Given request ▸
Update everything from "Give the centreline" down to "road 3 (residential): [(198,202),(247,94),(329,19)]" so that "tile" becomes "image", keeping all else the same.

start Rows

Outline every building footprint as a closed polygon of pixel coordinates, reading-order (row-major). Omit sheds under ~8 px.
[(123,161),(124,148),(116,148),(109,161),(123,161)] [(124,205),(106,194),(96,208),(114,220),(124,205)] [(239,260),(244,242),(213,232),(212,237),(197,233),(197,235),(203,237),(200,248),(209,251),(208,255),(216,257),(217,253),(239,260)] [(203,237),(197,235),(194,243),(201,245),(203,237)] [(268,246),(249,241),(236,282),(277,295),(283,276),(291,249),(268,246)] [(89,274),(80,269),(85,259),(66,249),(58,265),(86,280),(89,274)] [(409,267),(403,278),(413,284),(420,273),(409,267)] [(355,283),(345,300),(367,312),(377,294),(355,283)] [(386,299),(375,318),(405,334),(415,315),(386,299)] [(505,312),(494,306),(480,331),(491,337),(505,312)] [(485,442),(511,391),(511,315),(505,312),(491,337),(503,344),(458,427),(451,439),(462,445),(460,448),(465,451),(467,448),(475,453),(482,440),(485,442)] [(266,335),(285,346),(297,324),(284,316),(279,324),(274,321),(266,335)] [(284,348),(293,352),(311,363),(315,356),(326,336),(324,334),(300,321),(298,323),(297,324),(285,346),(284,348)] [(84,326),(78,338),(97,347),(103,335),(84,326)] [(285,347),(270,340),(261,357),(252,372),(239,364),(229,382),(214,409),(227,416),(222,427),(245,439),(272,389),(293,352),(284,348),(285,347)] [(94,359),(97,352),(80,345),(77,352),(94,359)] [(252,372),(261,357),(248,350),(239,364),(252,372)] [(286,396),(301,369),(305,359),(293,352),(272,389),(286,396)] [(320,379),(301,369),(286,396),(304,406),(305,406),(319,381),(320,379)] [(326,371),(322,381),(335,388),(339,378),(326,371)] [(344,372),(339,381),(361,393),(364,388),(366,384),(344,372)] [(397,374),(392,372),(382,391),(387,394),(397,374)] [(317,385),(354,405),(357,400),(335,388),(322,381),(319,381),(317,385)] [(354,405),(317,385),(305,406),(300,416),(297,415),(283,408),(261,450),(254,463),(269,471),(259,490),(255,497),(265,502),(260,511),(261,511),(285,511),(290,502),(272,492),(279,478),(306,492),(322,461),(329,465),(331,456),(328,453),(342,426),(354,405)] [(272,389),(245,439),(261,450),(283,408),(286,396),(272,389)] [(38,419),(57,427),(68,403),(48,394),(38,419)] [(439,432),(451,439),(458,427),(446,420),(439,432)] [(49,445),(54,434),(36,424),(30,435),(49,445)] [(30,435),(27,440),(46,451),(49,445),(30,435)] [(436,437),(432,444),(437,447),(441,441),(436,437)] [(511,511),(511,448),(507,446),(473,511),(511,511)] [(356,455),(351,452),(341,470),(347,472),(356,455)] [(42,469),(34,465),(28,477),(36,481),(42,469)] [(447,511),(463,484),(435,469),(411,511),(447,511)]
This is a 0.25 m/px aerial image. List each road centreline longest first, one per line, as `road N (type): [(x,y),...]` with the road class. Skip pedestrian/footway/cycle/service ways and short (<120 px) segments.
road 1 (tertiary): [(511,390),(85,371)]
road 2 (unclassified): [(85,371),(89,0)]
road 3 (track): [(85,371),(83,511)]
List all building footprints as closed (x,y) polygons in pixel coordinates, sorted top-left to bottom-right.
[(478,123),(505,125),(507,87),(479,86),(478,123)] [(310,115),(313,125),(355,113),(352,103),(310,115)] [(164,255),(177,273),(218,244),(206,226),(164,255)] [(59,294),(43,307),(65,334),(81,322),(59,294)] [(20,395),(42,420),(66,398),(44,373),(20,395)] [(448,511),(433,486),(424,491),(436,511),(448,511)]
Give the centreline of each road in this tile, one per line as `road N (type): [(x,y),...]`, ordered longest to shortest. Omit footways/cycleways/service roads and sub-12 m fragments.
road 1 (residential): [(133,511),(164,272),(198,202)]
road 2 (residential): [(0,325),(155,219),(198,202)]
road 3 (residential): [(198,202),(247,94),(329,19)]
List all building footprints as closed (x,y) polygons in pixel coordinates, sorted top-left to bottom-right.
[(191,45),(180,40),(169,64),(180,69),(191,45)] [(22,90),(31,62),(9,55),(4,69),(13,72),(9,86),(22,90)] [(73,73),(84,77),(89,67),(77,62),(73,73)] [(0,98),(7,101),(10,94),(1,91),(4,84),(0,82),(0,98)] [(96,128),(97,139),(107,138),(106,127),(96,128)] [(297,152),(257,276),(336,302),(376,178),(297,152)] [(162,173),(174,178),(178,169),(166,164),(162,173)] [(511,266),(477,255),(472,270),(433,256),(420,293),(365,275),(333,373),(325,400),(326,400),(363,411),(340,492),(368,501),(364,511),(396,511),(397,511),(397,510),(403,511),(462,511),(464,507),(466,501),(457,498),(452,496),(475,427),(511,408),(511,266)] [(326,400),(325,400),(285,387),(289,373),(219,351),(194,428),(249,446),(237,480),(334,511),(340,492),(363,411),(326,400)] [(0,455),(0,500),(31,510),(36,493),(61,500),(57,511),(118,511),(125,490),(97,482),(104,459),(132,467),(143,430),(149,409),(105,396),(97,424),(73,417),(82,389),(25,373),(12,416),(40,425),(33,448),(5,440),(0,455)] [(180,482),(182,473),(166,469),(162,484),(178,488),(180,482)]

end Rows
start Rows

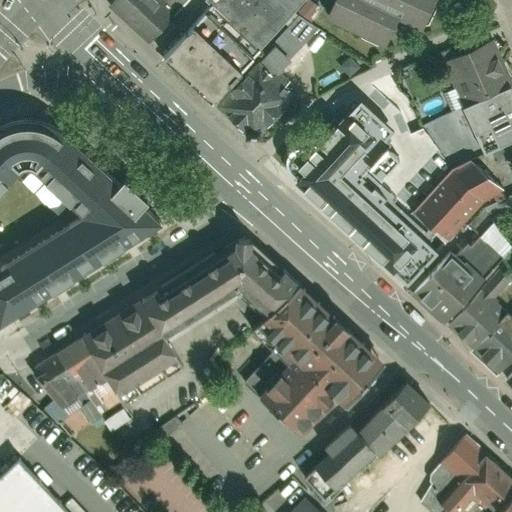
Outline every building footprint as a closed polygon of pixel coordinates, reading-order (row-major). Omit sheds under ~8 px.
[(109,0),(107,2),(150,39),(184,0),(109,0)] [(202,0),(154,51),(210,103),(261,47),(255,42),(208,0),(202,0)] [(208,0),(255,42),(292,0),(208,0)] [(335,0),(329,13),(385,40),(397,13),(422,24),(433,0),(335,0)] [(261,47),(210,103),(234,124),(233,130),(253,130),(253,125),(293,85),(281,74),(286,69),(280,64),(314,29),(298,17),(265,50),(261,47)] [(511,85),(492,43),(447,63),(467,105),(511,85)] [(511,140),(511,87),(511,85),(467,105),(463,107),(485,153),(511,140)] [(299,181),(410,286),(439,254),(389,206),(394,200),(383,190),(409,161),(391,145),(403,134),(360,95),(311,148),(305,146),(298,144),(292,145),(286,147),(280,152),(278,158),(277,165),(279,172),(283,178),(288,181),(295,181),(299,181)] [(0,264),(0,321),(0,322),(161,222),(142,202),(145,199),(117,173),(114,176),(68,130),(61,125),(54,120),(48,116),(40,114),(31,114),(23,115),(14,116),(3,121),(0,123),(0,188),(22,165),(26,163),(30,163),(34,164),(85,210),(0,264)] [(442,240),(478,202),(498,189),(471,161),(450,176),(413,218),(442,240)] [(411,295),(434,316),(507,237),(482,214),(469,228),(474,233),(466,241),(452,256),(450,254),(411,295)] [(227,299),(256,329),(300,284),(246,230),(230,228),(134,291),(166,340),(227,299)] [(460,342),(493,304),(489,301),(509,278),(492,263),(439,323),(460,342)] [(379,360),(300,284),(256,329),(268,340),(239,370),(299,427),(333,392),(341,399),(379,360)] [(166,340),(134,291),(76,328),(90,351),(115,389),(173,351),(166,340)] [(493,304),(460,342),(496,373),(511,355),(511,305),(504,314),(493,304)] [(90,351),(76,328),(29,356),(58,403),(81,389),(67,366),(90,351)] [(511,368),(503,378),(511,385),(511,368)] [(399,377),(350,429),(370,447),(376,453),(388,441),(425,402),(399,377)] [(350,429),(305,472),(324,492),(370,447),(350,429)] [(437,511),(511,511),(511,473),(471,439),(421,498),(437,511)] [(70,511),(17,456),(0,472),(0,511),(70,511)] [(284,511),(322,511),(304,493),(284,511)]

end Rows
start Rows

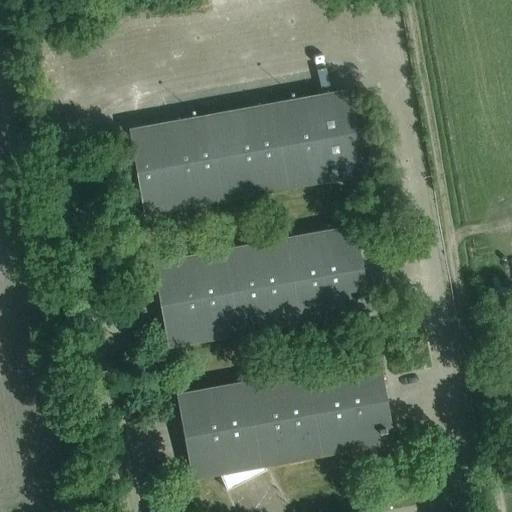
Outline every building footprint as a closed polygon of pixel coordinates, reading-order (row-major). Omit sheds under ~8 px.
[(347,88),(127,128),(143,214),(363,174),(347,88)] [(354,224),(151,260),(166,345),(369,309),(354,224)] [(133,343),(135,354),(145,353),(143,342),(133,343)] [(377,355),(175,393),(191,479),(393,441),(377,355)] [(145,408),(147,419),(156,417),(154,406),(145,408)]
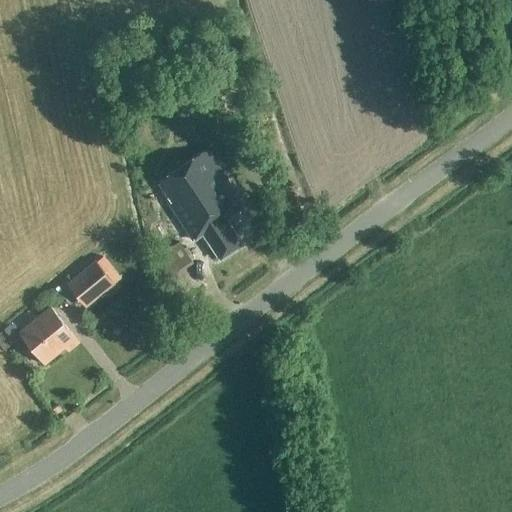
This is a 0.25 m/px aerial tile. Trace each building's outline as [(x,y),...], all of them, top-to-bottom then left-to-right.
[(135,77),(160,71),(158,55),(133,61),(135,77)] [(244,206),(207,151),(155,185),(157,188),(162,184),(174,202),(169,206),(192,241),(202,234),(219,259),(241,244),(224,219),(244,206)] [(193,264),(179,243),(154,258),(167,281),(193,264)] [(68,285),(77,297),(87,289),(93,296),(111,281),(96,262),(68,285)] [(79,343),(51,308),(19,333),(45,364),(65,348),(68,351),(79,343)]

end Rows

Exercise response ▸
Give the centreline of each road in this image, one per line as `road N (type): [(x,y),...]`, ordered longest to shortest. Omit footways/cycleways/service roads and sub-12 m fragments.
road 1 (residential): [(133,511),(164,272),(198,202)]
road 2 (residential): [(0,325),(155,219),(198,202)]
road 3 (residential): [(198,202),(247,94),(329,19)]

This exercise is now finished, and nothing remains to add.